- **Assignment**
Print the lines that run from the line with "C2: 1000uF (plus" to the line with "CN3 pin 2: VIN -> GND", keeping both end lines, exactly as they appear in the entries below, and nothing else.

=-=-=-=-=

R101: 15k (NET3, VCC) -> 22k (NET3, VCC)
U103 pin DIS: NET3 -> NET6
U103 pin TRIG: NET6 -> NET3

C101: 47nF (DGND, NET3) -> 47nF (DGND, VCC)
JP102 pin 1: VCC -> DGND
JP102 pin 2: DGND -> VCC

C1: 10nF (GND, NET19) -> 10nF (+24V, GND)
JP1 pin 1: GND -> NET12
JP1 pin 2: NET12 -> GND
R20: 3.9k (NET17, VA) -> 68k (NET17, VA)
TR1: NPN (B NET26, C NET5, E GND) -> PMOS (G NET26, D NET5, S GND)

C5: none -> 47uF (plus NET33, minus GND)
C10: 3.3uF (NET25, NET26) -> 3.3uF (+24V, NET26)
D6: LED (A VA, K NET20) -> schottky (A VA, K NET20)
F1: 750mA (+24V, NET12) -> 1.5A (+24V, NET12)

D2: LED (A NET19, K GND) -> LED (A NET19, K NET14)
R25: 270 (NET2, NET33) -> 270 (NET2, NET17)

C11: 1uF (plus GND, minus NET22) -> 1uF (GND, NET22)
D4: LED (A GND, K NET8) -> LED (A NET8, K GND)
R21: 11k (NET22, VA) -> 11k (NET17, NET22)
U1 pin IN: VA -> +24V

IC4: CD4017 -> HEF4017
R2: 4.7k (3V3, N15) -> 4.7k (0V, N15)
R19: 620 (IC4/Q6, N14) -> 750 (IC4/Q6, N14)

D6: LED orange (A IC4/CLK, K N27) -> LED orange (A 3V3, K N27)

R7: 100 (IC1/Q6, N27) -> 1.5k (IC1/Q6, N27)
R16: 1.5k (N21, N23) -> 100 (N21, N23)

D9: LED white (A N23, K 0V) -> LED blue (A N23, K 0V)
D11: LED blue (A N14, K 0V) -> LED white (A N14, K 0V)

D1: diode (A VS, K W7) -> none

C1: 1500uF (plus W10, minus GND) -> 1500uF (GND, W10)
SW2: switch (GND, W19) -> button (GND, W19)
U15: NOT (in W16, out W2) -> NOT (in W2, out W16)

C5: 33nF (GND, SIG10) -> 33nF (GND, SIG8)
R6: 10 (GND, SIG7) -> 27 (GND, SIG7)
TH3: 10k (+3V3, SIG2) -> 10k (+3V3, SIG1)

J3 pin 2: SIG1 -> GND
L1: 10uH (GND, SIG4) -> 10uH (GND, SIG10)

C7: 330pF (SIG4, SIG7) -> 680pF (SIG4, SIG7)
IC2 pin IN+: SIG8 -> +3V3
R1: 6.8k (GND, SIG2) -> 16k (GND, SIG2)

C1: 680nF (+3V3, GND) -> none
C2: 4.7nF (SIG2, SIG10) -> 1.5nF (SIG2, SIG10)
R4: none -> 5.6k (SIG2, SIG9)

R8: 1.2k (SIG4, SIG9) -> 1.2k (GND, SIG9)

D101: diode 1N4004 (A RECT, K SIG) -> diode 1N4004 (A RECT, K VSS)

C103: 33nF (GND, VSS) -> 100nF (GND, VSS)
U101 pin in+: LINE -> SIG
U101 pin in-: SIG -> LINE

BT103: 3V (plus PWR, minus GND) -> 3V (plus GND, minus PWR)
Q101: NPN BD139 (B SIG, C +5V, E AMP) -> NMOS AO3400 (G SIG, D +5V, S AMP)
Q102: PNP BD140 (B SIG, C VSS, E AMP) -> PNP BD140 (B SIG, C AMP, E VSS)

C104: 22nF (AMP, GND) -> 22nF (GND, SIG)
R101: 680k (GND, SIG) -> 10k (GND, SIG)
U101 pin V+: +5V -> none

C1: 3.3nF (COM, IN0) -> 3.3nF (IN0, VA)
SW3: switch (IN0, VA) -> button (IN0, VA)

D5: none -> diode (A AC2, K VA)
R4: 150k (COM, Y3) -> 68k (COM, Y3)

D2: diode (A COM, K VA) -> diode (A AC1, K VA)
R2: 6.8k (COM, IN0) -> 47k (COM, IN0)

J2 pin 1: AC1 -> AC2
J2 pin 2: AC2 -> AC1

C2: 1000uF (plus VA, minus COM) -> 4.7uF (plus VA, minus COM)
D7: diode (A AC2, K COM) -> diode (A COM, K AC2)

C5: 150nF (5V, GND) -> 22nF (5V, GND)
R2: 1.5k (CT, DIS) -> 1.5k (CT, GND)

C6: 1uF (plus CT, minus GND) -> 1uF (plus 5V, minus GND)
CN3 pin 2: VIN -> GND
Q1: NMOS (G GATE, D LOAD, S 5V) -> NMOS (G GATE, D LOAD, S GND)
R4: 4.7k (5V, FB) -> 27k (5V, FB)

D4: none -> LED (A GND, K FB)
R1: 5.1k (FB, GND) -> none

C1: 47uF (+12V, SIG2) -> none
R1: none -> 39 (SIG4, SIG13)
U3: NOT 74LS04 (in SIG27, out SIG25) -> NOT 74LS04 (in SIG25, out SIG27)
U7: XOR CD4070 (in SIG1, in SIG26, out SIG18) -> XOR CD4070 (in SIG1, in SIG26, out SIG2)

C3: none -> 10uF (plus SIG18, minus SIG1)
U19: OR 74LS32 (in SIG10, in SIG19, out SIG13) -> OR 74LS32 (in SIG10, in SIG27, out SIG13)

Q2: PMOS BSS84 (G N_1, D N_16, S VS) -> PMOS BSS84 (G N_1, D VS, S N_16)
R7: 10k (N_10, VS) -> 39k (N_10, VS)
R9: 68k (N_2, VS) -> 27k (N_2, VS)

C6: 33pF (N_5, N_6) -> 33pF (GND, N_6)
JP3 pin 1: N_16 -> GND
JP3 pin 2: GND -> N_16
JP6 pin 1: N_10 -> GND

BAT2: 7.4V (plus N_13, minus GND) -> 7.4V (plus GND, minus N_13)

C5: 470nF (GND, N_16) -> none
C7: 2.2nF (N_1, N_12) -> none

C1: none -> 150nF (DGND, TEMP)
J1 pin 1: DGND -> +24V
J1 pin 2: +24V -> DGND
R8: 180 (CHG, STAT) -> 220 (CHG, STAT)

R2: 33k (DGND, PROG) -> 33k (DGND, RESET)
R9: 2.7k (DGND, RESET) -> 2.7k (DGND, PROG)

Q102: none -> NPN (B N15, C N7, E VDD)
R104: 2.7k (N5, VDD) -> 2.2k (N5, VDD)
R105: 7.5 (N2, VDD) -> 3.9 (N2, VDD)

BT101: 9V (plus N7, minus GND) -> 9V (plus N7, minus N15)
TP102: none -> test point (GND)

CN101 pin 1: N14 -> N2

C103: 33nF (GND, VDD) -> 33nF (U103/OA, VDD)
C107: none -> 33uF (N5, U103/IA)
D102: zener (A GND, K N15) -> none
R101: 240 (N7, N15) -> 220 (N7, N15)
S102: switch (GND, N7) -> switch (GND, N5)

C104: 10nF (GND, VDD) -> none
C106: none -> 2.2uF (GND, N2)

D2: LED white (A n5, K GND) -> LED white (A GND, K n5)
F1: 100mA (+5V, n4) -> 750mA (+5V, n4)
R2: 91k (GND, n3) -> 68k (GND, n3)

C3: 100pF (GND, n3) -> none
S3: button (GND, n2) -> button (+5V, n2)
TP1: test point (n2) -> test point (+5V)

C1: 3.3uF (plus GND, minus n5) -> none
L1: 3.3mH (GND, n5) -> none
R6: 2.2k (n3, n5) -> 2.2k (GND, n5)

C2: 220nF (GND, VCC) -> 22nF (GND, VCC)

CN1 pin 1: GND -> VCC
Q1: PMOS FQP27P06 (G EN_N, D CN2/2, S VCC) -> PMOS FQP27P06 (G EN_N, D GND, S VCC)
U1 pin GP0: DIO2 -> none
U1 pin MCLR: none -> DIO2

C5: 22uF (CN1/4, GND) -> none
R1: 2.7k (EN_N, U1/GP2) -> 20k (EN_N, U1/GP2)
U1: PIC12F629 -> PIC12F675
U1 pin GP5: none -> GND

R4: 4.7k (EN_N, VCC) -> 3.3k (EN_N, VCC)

=-=-=-=-=

- **Response to this task**
C2: 1000uF (plus VA, minus COM) -> 4.7uF (plus VA, minus COM)
D7: diode (A AC2, K COM) -> diode (A COM, K AC2)

C5: 150nF (5V, GND) -> 22nF (5V, GND)
R2: 1.5k (CT, DIS) -> 1.5k (CT, GND)

C6: 1uF (plus CT, minus GND) -> 1uF (plus 5V, minus GND)
CN3 pin 2: VIN -> GND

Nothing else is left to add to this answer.